PROMPT: I would like every line of the records below that contains the word "blue" copied.

THE RECORDS:
□ □ □ □ □

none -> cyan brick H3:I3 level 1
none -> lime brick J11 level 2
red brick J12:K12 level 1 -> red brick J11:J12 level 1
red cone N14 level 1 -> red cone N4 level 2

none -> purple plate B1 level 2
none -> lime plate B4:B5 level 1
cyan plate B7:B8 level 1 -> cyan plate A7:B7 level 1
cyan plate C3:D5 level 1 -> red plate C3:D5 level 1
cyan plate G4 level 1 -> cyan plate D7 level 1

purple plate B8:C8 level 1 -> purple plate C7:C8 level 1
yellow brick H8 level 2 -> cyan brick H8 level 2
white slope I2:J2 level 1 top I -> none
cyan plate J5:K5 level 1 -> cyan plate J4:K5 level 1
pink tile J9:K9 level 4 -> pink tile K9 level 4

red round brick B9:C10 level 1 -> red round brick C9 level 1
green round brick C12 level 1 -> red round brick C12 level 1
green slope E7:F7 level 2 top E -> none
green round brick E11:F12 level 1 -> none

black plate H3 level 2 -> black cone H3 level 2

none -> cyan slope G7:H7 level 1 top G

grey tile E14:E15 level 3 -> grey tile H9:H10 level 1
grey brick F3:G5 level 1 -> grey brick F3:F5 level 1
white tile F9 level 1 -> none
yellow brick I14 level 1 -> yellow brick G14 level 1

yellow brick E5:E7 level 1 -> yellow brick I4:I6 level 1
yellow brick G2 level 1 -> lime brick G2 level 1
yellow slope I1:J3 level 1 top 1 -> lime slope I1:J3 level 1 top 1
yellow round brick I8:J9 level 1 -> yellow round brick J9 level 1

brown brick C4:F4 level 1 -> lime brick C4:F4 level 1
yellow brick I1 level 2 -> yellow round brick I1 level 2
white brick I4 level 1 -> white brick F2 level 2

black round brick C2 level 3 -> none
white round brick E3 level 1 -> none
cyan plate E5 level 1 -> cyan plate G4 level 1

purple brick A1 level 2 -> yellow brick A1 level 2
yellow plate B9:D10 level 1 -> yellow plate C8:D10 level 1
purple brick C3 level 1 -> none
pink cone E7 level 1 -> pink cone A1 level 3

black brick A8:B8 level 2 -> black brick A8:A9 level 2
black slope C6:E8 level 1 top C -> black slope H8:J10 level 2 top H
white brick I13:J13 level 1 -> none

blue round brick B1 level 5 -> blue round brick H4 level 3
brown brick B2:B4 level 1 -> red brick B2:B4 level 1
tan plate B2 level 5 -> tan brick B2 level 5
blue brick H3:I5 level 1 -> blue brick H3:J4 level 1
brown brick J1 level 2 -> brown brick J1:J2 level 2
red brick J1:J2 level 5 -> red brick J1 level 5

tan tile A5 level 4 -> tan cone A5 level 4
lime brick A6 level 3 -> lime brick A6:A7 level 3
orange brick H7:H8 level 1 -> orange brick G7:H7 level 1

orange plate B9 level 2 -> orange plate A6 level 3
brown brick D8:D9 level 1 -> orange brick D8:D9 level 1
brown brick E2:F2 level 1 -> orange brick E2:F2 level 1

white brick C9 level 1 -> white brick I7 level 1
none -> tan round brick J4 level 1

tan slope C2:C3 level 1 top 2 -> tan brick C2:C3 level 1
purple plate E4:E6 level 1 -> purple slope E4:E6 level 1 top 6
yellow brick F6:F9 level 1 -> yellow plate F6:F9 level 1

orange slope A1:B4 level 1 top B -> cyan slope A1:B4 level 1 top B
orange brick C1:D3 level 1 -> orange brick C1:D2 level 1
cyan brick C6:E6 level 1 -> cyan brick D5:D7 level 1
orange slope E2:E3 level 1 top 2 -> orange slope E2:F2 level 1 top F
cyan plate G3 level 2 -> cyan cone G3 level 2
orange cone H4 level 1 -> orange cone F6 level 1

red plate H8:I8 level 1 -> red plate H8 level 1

□ □ □ □ □

SOLUTION TO THE PROBLEM:
blue round brick B1 level 5 -> blue round brick H4 level 3
blue brick H3:I5 level 1 -> blue brick H3:J4 level 1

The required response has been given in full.